● WHAT YOU WILL DO: Where a line of the records contains the word "none", show that line.

◇ ◇ ◇

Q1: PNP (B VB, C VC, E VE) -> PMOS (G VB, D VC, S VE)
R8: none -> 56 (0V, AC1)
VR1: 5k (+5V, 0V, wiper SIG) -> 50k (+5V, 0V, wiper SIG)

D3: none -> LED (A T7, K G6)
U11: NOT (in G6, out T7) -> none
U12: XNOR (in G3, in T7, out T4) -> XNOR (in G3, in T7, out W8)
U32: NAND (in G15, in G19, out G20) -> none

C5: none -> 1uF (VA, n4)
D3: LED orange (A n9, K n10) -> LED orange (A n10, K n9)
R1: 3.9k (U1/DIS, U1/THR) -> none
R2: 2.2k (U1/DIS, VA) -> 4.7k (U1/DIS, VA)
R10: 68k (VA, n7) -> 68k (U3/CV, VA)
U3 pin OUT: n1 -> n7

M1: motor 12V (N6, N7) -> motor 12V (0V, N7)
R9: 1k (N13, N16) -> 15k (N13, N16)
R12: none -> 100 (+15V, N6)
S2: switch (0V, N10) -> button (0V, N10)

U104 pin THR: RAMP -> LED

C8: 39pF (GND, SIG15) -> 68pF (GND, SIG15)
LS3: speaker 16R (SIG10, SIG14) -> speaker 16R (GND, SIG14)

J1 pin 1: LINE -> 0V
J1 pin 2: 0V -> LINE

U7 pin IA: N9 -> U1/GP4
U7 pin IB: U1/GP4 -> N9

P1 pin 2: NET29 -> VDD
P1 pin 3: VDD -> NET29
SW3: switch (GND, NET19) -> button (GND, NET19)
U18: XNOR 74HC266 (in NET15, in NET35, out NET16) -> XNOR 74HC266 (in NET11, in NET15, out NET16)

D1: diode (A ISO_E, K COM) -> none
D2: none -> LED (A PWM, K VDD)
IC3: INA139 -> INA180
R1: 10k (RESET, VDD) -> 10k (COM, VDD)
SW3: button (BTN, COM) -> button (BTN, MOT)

◇ ◇ ◇

● RESPONSE:
R8: none -> 56 (0V, AC1)
D3: none -> LED (A T7, K G6)
U11: NOT (in G6, out T7) -> none
U32: NAND (in G15, in G19, out G20) -> none
C5: none -> 1uF (VA, n4)
R1: 3.9k (U1/DIS, U1/THR) -> none
R12: none -> 100 (+15V, N6)
D1: diode (A ISO_E, K COM) -> none
D2: none -> LED (A PWM, K VDD)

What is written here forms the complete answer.